> [YOUR GOAL] Copy out all the lines of the data that hold the word "FILT".

BEGIN DATA FOR THIS EXERCISE

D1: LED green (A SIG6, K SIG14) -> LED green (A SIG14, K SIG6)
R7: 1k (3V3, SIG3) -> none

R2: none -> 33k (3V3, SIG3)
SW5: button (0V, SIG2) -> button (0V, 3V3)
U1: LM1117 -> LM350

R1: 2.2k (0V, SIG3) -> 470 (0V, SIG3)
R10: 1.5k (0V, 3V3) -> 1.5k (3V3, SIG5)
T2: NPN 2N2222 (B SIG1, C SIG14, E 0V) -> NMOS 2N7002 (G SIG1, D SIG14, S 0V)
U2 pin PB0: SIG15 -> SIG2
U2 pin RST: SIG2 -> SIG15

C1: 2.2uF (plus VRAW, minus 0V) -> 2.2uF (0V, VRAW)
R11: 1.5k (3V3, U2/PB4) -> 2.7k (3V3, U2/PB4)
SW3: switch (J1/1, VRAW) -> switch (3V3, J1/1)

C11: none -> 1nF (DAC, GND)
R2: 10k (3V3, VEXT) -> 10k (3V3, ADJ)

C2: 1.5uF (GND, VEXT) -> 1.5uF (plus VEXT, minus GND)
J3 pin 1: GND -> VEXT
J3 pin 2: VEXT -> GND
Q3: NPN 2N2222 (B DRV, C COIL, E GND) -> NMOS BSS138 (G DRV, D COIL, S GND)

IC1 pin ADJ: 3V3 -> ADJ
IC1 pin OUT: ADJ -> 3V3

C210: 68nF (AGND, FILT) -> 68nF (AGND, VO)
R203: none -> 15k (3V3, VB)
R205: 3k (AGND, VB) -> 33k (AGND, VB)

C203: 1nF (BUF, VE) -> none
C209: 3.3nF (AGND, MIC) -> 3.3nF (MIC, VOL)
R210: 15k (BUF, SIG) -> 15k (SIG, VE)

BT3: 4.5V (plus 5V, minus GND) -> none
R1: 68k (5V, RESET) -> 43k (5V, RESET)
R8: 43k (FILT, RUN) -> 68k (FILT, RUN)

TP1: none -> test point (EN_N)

END DATA FOR THIS EXERCISE

> [OUTPUT BELOW]
C210: 68nF (AGND, FILT) -> 68nF (AGND, VO)
R8: 43k (FILT, RUN) -> 68k (FILT, RUN)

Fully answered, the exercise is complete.